╭──
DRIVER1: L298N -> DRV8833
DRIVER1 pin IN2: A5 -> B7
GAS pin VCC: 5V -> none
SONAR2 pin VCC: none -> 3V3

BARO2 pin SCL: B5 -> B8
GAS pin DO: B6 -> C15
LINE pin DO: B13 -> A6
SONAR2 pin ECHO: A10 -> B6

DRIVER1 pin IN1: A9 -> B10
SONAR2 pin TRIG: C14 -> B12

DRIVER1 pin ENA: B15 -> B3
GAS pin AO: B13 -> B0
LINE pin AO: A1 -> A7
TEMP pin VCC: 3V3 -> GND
╰──
» ASSIGNED TASK: Where the line containing "SONAR2 pin VCC: none -> 3V3" appears, begin a word-for-word copy and carry it through the last line of the listing, leaving out all other lines.

» REPLY:
SONAR2 pin VCC: none -> 3V3

BARO2 pin SCL: B5 -> B8
GAS pin DO: B6 -> C15
LINE pin DO: B13 -> A6
SONAR2 pin ECHO: A10 -> B6

DRIVER1 pin IN1: A9 -> B10
SONAR2 pin TRIG: C14 -> B12

DRIVER1 pin ENA: B15 -> B3
GAS pin AO: B13 -> B0
LINE pin AO: A1 -> A7
TEMP pin VCC: 3V3 -> GND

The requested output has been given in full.